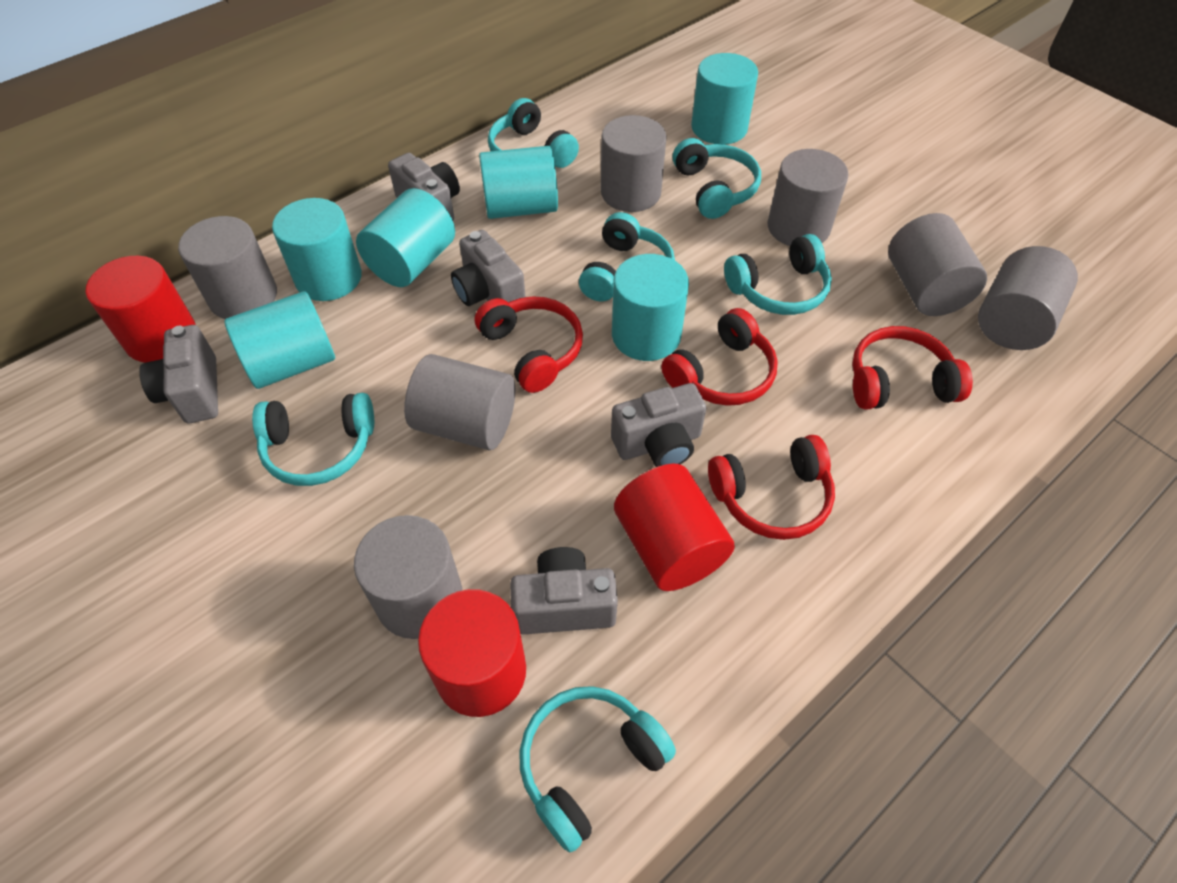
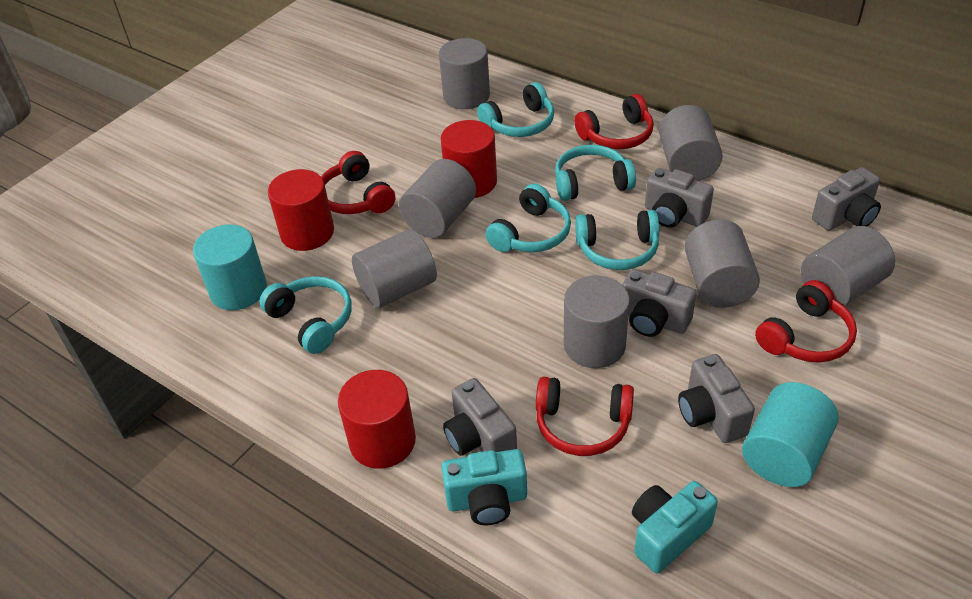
turquoise camera: 0 -> 2
turquoise cylinder: 6 -> 2
turquoise headphones: 6 -> 5

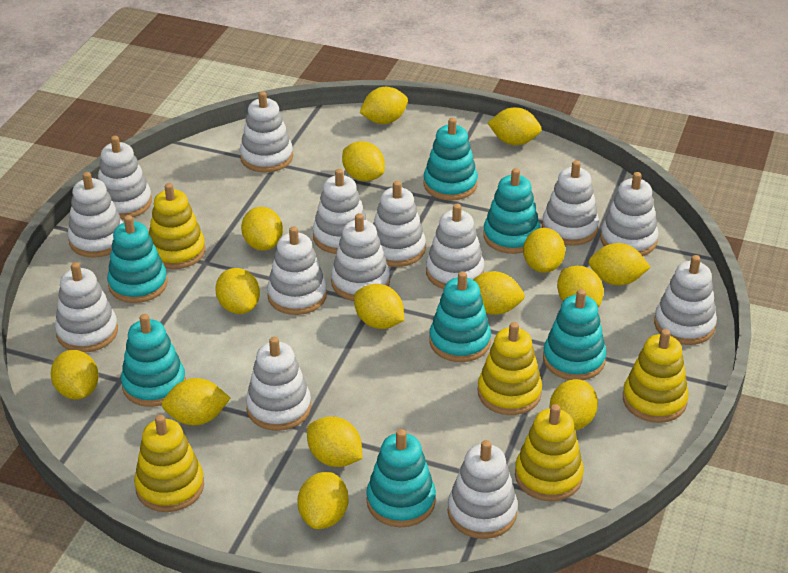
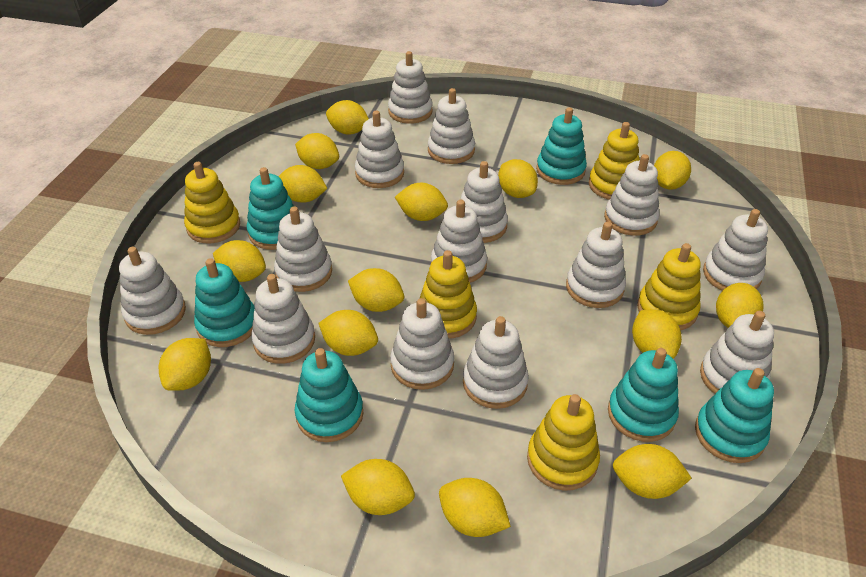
turquoise stacking toy: 7 -> 6

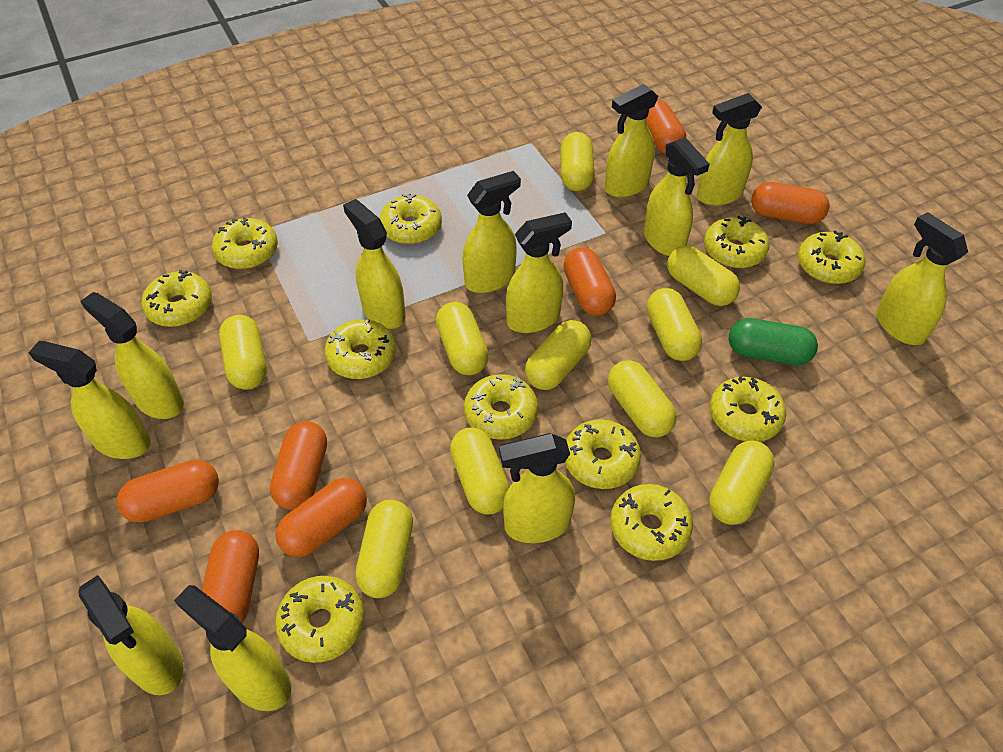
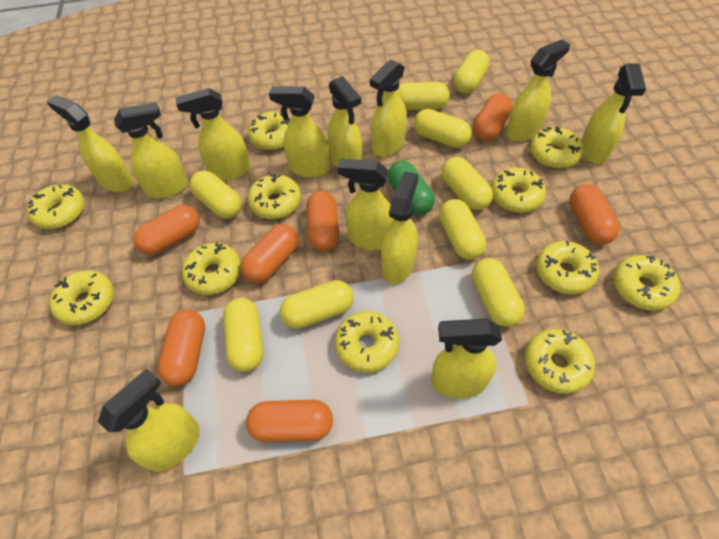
yellow capsule: 10 -> 9

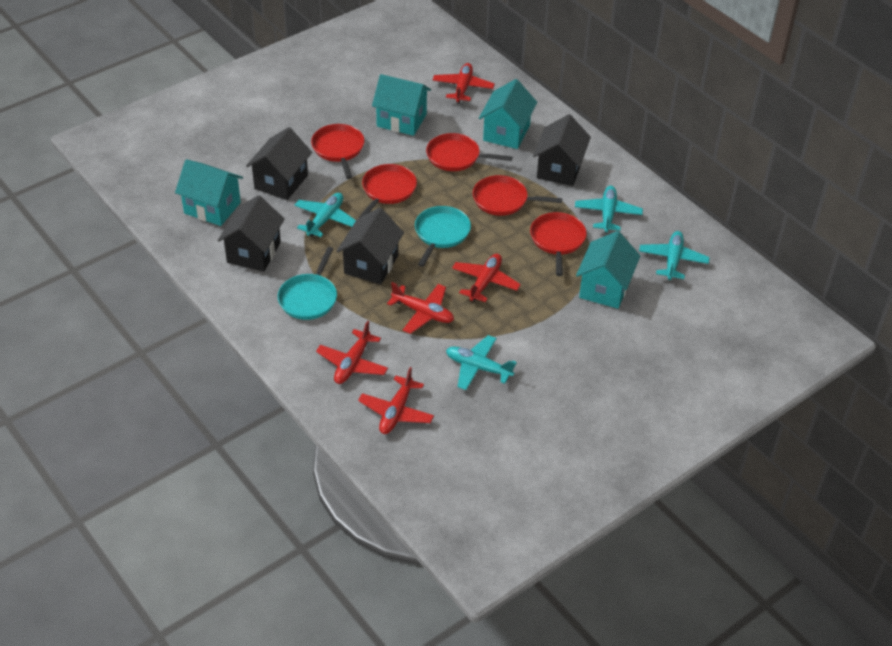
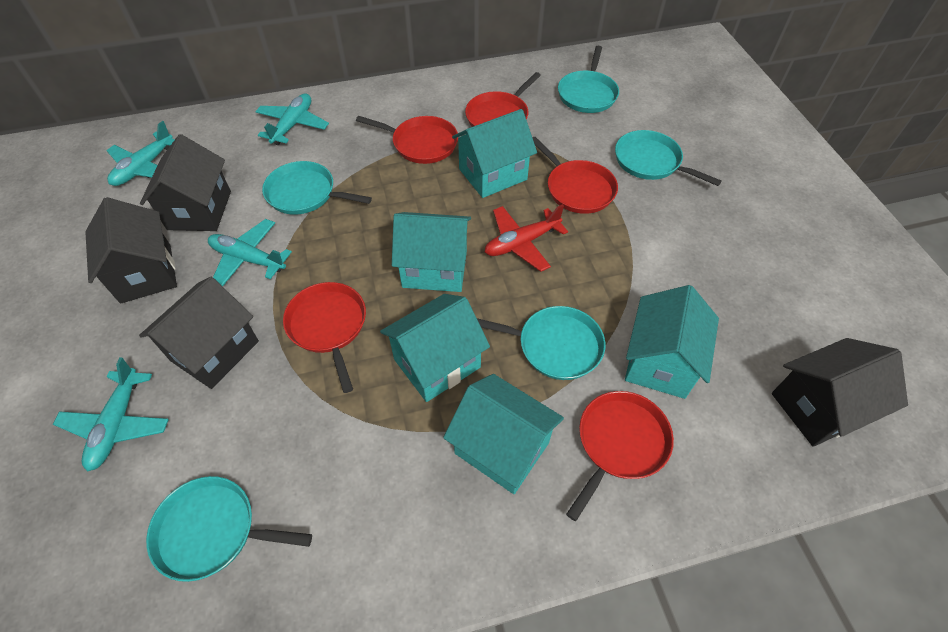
red plane: 5 -> 1
turquoise house: 4 -> 5
turquoise pan: 2 -> 5

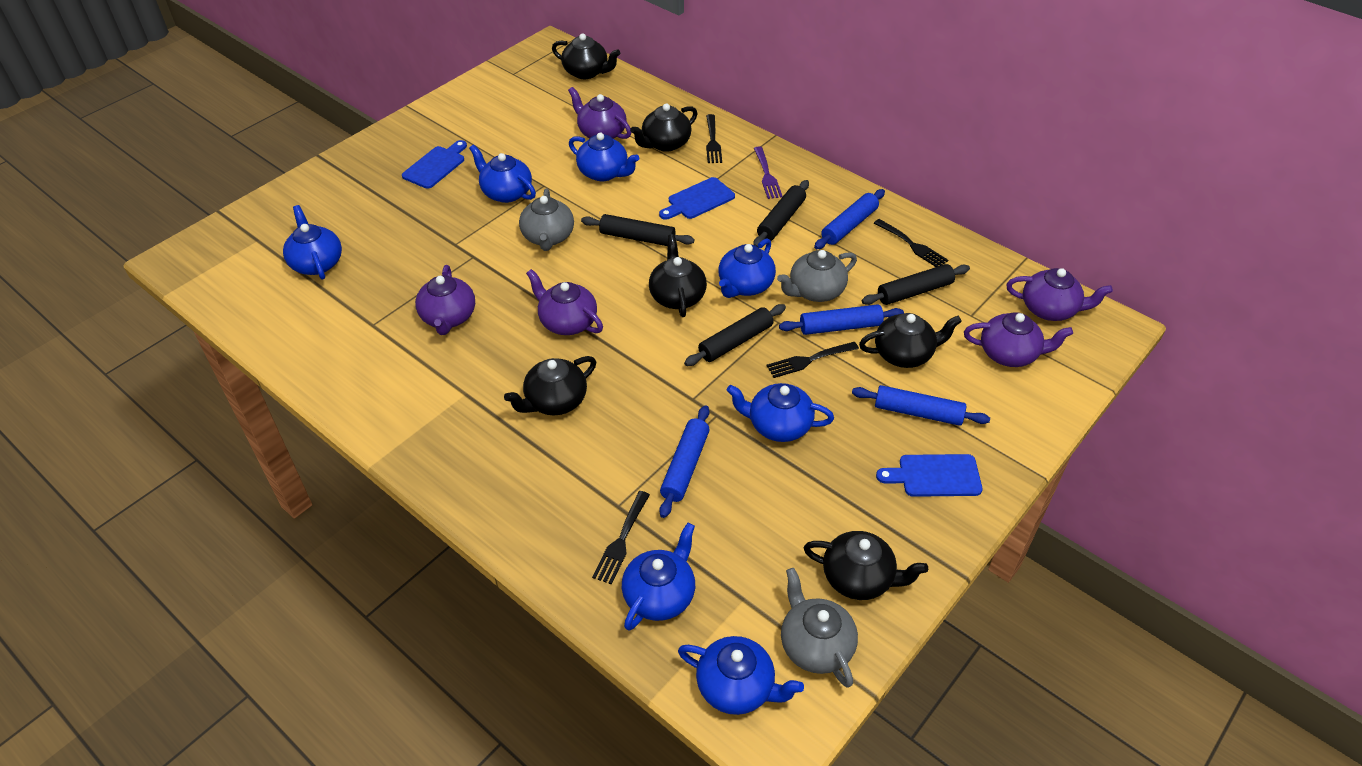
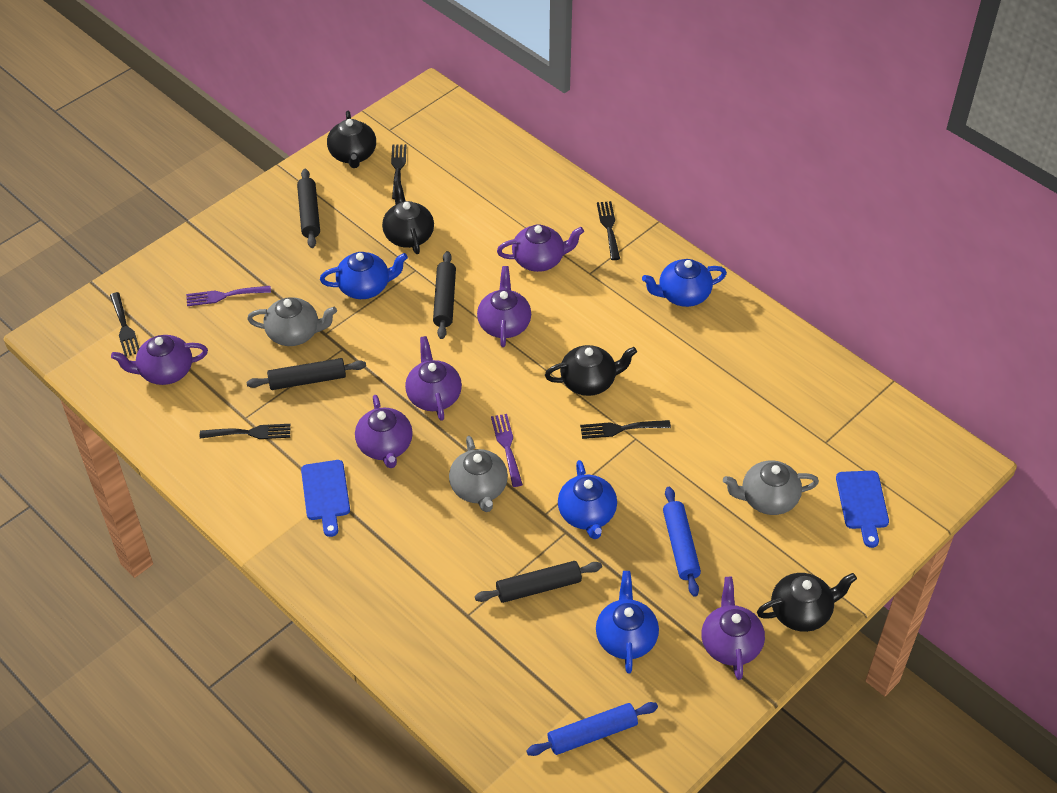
black fork: 4 -> 5
black teapot: 6 -> 4
blue cutting board: 3 -> 2
blue rolling pin: 4 -> 2
blue teapot: 7 -> 4
purple fork: 1 -> 2
purple teapot: 5 -> 6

__________

* **DESCRIPTION OF THE TASK**
Without the pictures, extract every entry verbatim.

* **WRITTEN ANSWER**
turquoise camera: 0 -> 2
turquoise cylinder: 6 -> 2
turquoise headphones: 6 -> 5

turquoise stacking toy: 7 -> 6

yellow capsule: 10 -> 9

red plane: 5 -> 1
turquoise house: 4 -> 5
turquoise pan: 2 -> 5

black fork: 4 -> 5
black teapot: 6 -> 4
blue cutting board: 3 -> 2
blue rolling pin: 4 -> 2
blue teapot: 7 -> 4
purple fork: 1 -> 2
purple teapot: 5 -> 6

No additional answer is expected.